__SUPPLIED ENTRIES__
--- START ---
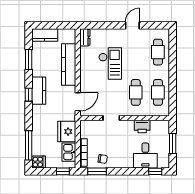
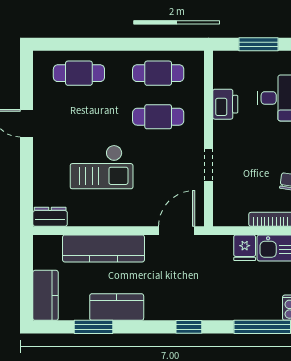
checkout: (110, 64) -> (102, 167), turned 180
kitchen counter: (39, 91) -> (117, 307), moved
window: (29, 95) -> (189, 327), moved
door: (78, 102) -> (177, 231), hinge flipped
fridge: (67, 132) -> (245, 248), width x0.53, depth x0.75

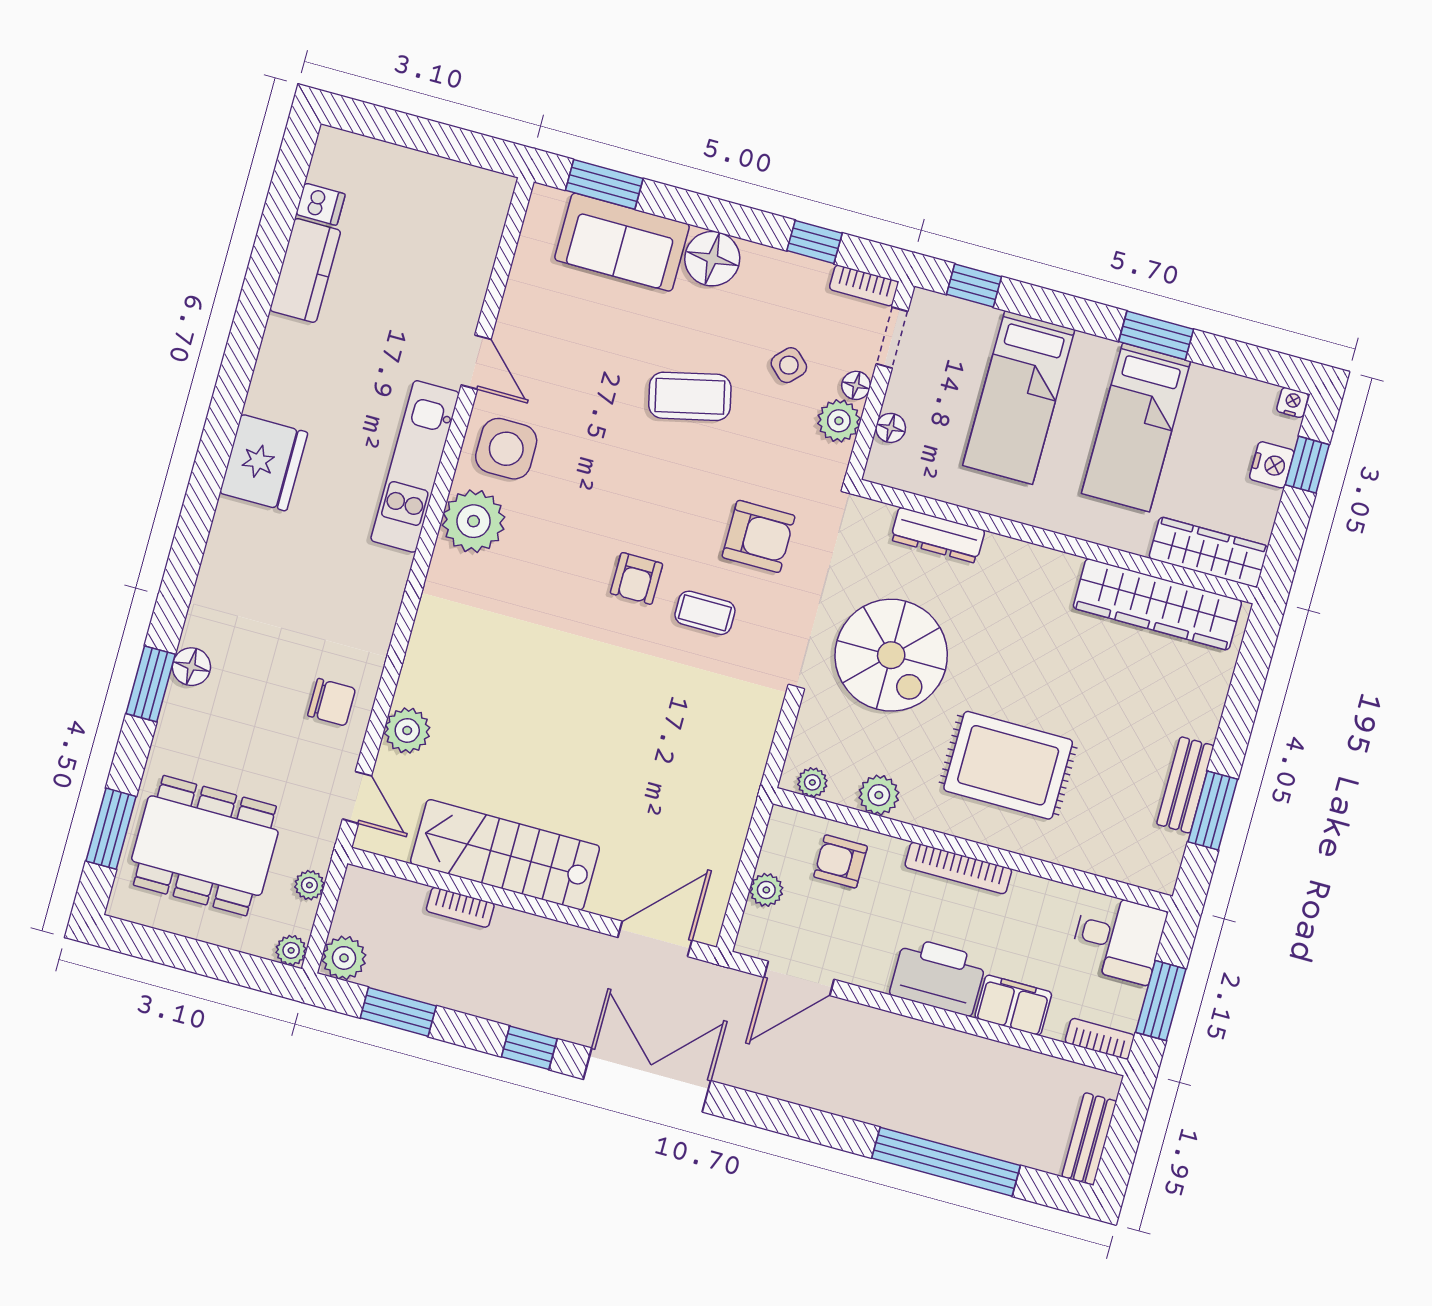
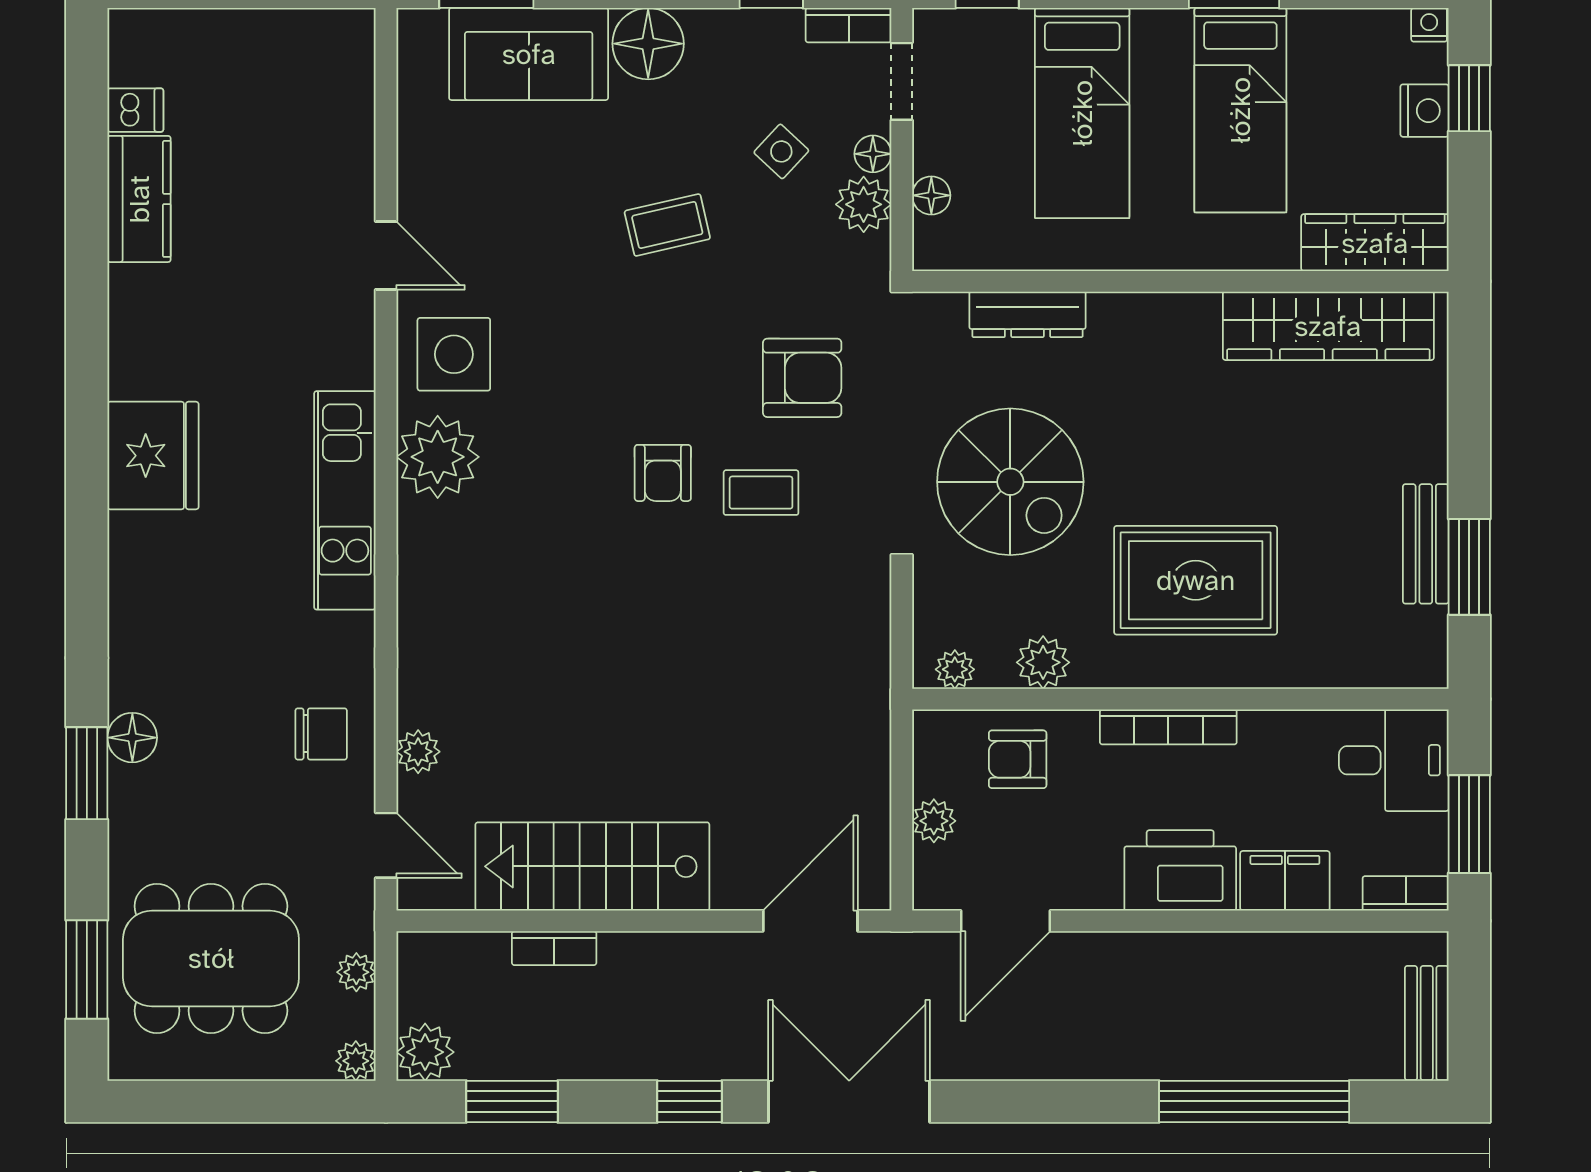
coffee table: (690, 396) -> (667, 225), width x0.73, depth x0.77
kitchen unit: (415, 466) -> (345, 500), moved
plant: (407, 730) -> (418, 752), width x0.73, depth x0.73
--- END ---
--- START ---
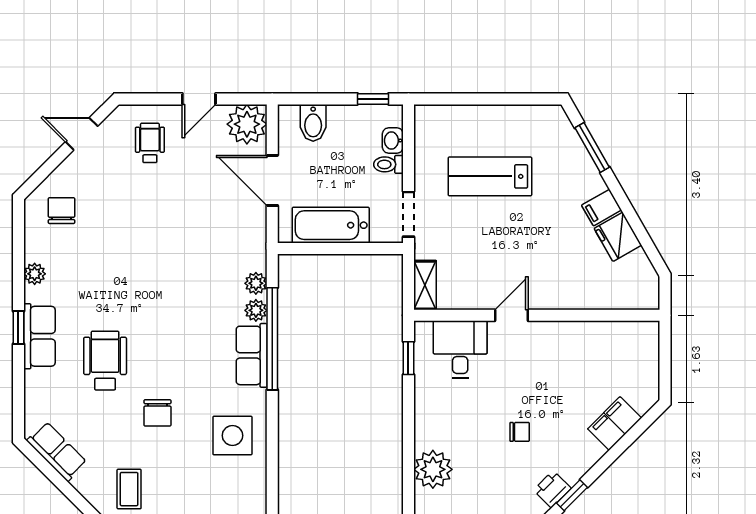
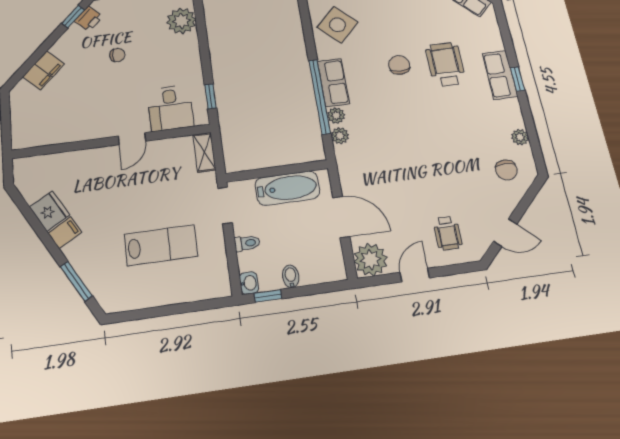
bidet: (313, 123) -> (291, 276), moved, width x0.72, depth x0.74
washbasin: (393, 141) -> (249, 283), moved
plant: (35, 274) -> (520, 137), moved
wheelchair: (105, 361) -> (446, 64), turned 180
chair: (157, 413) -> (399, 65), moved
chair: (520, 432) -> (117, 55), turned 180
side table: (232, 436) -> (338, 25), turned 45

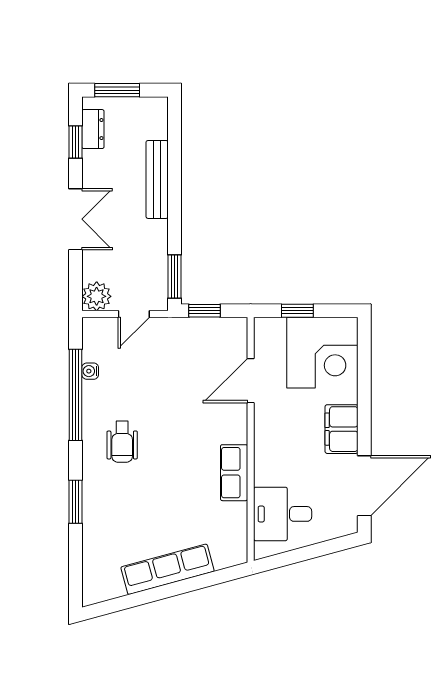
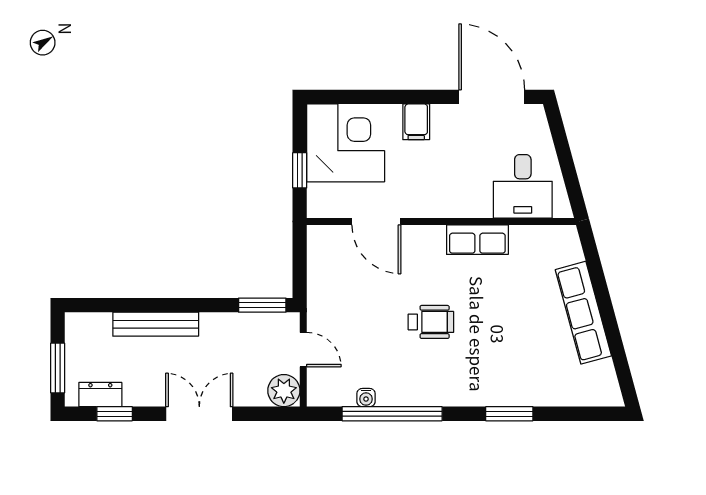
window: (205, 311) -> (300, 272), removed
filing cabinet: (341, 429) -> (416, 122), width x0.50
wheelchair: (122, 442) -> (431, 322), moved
--- END ---
__INSTRUCTION__
Copy every line in the records above that contains the word "plant".

__RESPONSE TO THE EXERCISE__
plant: (407, 730) -> (418, 752), width x0.73, depth x0.73
plant: (35, 274) -> (520, 137), moved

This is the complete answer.